Return every line from the entries below that contains the string "numericTimeSignature".

Exercise material:
:::::

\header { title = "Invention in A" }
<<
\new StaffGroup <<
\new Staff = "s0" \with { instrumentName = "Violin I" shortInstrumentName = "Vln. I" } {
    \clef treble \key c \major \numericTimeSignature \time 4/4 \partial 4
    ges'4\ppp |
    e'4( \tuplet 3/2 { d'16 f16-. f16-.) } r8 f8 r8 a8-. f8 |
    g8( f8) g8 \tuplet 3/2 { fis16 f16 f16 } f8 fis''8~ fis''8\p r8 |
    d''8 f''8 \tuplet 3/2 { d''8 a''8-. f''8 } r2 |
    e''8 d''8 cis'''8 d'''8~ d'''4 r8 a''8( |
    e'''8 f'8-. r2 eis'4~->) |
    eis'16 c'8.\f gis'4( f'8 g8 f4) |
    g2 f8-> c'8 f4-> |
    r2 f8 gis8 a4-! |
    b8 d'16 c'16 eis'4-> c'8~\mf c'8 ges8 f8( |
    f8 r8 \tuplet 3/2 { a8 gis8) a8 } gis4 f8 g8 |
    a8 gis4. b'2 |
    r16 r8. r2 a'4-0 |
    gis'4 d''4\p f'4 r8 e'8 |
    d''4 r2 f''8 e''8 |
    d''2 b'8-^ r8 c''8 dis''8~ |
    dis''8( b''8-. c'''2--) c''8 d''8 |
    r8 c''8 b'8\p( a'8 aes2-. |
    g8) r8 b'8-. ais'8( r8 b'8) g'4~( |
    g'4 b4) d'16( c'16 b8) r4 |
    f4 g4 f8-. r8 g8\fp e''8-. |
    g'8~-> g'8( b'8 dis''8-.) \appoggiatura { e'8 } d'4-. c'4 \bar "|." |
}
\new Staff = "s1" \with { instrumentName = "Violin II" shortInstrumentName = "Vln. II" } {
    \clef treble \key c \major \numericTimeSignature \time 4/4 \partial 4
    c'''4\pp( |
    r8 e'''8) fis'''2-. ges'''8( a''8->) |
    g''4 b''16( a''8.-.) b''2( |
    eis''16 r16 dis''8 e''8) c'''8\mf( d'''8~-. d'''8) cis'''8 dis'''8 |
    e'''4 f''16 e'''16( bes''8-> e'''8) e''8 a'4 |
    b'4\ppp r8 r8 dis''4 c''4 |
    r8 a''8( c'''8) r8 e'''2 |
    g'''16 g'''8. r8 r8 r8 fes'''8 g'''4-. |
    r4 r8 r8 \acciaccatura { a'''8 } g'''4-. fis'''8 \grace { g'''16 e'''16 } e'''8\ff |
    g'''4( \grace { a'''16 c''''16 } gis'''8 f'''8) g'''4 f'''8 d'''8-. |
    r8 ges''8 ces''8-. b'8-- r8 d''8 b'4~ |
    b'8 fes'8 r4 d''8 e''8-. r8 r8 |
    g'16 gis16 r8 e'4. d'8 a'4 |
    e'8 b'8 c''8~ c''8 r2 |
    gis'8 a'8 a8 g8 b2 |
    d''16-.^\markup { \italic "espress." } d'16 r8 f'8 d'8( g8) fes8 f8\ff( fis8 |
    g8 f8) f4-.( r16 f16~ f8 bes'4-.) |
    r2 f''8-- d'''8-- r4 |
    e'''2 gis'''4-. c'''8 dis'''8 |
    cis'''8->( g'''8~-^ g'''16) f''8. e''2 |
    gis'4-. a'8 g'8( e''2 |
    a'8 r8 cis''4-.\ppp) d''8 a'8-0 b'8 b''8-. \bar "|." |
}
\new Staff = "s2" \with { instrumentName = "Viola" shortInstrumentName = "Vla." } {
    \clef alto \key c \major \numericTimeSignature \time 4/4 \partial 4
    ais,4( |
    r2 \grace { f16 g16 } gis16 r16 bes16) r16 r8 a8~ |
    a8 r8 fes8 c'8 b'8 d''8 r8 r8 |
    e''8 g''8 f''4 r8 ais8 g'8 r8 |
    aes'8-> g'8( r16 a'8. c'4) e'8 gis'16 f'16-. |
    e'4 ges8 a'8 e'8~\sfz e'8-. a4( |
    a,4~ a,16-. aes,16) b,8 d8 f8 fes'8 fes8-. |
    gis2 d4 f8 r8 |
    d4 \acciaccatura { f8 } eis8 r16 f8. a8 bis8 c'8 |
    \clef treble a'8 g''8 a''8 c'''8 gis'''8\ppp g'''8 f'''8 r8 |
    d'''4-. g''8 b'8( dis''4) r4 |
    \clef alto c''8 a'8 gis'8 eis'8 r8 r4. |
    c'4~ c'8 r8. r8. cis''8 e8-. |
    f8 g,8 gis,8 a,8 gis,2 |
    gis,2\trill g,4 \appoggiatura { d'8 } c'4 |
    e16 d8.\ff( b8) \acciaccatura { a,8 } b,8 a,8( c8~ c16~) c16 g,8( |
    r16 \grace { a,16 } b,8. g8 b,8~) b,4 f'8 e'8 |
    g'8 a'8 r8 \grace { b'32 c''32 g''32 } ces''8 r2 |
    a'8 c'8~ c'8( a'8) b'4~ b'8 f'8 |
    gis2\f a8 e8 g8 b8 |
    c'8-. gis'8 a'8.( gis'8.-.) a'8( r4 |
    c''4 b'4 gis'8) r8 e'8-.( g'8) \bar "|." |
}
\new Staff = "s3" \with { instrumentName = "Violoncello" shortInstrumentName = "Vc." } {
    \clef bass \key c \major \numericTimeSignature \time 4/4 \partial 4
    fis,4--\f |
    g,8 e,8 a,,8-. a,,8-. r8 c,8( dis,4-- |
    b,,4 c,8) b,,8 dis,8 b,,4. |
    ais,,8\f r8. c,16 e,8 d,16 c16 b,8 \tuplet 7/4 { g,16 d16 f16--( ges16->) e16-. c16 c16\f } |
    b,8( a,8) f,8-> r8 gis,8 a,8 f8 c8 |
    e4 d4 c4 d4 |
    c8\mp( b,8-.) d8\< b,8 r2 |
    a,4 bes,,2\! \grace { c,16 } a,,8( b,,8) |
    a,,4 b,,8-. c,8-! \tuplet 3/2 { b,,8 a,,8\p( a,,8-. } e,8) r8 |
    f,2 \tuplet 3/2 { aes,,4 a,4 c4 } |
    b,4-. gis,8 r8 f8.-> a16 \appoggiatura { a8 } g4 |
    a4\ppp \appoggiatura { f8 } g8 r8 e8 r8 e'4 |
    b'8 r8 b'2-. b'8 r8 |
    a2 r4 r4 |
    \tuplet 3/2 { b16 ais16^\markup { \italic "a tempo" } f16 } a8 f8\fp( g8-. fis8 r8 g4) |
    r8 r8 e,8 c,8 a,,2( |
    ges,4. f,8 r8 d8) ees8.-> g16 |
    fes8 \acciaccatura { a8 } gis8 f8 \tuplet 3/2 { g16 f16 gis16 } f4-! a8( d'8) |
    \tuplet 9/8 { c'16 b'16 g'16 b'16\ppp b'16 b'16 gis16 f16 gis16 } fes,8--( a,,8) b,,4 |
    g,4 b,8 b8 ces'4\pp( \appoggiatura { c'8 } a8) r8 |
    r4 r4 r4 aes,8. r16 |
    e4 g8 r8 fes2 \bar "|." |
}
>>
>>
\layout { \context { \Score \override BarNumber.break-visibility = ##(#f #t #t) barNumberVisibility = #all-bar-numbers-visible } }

:::::

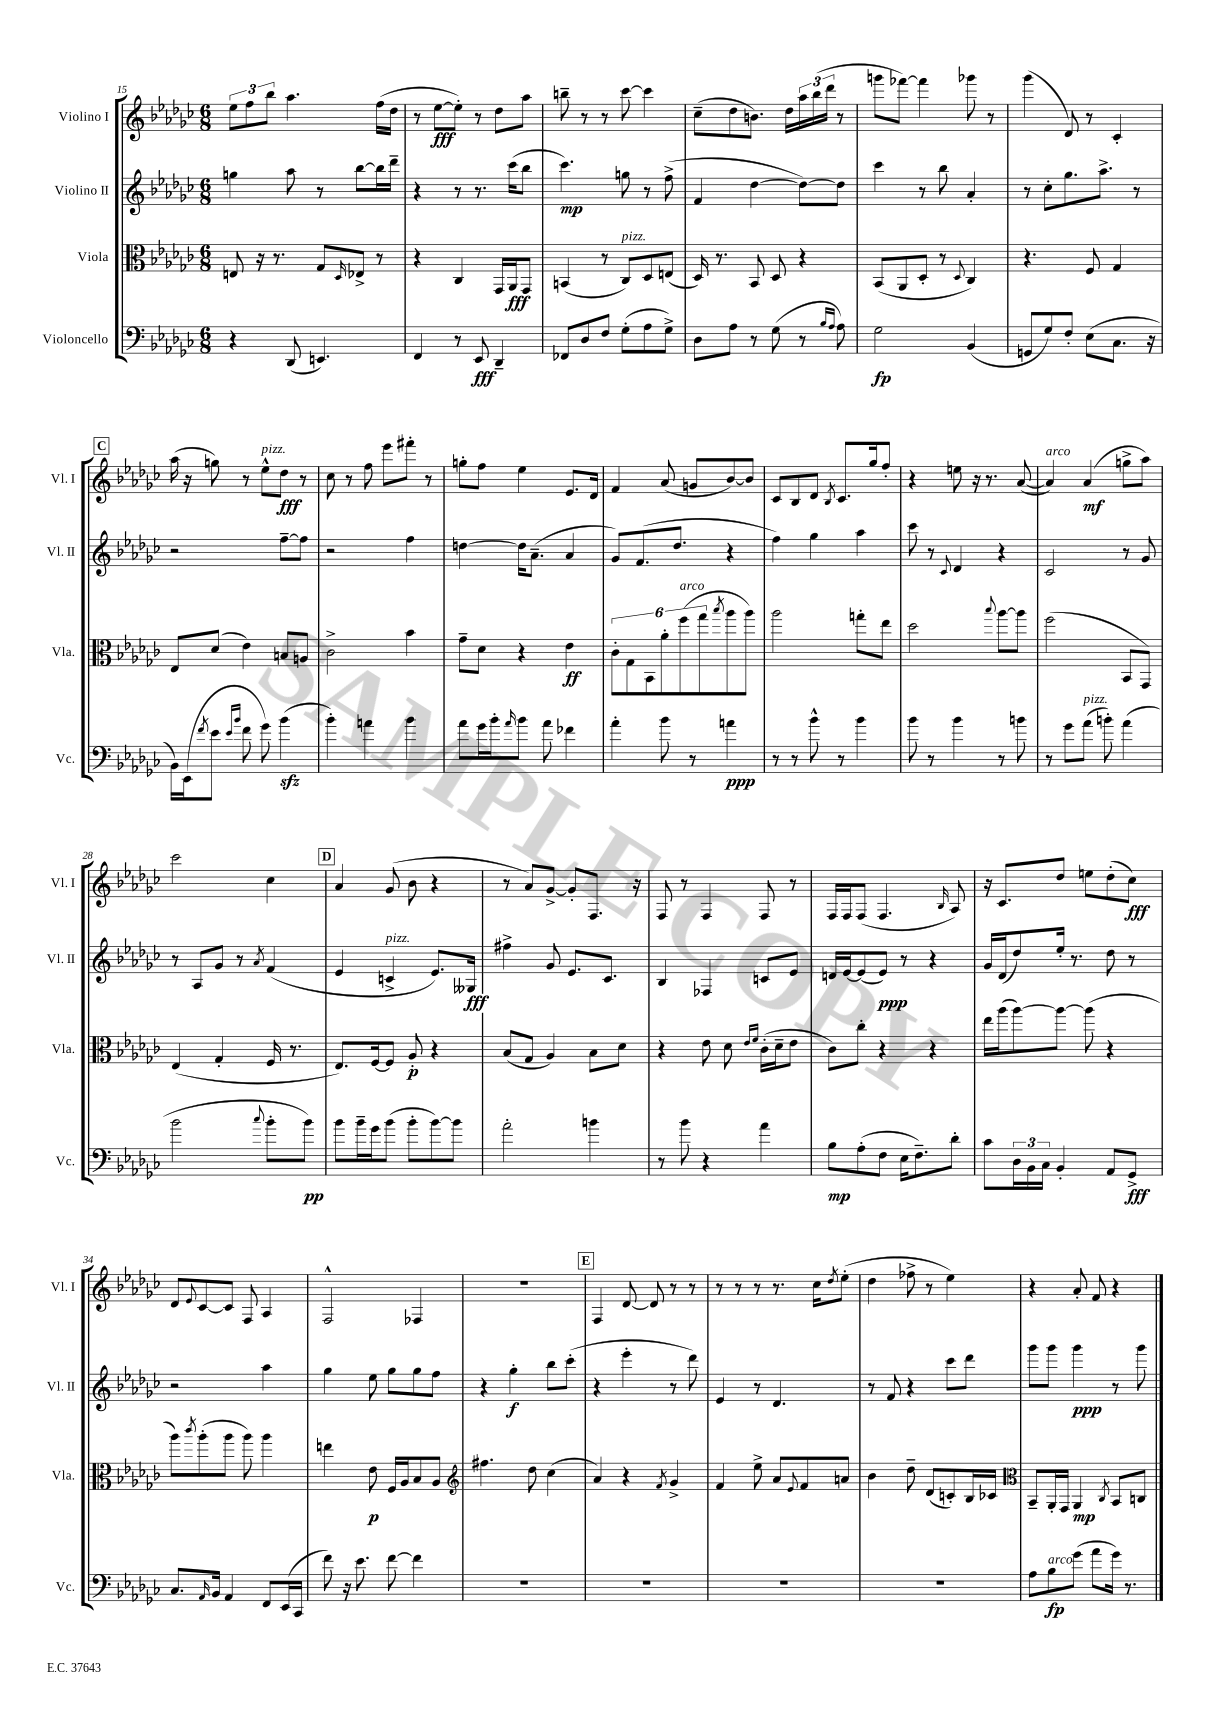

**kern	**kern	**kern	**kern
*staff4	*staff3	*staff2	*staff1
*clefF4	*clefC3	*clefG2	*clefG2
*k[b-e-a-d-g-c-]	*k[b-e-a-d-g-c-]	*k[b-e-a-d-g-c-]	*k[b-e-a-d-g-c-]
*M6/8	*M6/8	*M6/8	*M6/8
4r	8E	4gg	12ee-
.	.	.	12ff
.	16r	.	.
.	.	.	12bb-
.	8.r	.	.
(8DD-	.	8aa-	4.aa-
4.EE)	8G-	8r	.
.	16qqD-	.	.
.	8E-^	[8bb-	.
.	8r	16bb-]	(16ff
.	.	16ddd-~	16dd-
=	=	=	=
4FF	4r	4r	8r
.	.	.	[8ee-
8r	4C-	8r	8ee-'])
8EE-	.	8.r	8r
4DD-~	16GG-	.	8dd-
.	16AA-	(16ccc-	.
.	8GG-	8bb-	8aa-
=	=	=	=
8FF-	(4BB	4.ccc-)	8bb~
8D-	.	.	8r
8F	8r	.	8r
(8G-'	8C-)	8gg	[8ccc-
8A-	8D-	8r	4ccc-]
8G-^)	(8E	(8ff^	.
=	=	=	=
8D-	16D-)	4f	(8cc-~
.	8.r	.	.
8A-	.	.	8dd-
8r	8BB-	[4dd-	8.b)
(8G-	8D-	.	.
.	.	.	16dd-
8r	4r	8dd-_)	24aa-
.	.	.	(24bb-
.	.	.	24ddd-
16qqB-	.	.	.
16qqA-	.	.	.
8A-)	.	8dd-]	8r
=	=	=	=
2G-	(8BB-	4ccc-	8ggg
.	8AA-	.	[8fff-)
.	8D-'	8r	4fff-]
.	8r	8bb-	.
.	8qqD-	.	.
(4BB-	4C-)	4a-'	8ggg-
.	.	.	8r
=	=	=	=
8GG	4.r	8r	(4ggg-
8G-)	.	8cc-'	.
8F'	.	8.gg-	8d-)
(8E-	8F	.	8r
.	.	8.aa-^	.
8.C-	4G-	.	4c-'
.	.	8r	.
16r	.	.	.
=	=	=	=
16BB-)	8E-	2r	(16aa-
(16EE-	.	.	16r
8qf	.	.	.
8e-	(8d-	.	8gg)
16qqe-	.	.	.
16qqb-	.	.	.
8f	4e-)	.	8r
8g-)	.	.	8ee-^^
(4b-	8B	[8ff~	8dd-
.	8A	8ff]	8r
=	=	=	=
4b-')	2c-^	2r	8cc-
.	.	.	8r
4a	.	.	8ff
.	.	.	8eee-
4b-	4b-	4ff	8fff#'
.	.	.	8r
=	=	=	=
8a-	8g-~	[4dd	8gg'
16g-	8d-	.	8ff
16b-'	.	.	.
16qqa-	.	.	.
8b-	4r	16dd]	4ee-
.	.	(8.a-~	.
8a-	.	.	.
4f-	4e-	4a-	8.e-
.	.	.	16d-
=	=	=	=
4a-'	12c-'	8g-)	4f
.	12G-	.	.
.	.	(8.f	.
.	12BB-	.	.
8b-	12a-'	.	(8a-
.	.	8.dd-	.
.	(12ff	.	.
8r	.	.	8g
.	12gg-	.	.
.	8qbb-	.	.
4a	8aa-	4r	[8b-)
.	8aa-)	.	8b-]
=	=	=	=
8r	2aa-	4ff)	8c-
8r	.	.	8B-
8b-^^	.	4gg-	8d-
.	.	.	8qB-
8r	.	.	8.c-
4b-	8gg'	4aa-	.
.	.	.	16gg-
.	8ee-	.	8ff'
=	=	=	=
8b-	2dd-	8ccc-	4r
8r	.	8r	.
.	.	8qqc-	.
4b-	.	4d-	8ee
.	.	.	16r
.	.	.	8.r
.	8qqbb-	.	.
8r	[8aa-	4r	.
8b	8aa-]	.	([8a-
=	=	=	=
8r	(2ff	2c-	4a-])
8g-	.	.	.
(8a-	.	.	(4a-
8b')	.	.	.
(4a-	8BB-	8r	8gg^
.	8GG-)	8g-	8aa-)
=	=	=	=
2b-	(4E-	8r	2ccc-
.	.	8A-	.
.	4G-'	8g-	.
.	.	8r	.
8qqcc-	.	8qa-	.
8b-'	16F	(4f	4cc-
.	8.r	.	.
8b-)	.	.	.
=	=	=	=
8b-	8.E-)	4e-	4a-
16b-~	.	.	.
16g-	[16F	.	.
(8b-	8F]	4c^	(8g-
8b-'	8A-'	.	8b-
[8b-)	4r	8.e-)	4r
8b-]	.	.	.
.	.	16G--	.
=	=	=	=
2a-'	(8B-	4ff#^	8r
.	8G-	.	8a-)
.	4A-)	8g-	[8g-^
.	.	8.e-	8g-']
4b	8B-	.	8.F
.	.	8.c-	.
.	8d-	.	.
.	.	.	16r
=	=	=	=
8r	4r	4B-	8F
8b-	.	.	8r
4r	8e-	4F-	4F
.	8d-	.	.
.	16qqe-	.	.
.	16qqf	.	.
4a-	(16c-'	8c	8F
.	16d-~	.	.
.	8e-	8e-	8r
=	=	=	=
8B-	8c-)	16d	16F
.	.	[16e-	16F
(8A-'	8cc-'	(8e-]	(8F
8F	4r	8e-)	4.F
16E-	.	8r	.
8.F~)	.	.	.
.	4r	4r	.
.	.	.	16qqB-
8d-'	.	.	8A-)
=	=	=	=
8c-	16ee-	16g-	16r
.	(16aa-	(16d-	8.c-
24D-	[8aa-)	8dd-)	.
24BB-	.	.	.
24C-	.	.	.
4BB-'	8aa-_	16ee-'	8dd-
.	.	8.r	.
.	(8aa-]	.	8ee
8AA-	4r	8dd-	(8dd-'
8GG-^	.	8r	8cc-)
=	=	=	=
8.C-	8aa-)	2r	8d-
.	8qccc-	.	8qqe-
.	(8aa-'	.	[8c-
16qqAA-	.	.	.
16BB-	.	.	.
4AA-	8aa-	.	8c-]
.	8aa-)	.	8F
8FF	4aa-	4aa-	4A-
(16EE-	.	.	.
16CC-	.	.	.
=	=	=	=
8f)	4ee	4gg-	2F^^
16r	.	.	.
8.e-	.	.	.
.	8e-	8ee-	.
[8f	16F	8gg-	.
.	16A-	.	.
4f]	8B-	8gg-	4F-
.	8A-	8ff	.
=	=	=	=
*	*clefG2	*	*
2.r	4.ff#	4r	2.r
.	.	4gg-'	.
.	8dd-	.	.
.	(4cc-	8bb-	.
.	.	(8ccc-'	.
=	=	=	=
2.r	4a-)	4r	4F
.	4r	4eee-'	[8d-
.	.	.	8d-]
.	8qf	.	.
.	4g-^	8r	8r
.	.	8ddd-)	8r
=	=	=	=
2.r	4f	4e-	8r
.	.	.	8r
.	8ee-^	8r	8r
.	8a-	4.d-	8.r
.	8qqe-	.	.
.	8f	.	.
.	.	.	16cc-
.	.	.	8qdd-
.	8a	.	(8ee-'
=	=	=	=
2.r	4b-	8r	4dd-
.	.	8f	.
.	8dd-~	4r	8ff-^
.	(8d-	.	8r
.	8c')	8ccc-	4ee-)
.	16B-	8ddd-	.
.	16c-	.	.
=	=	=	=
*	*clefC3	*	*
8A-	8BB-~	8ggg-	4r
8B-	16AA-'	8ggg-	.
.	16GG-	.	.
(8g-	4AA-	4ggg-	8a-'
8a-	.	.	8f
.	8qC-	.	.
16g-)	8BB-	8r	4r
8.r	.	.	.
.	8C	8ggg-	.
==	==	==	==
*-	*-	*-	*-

:::::

Problem solution:
    \clef treble \key c \major \numericTimeSignature \time 4/4 \partial 4
    \clef treble \key c \major \numericTimeSignature \time 4/4 \partial 4
    \clef alto \key c \major \numericTimeSignature \time 4/4 \partial 4
    \clef bass \key c \major \numericTimeSignature \time 4/4 \partial 4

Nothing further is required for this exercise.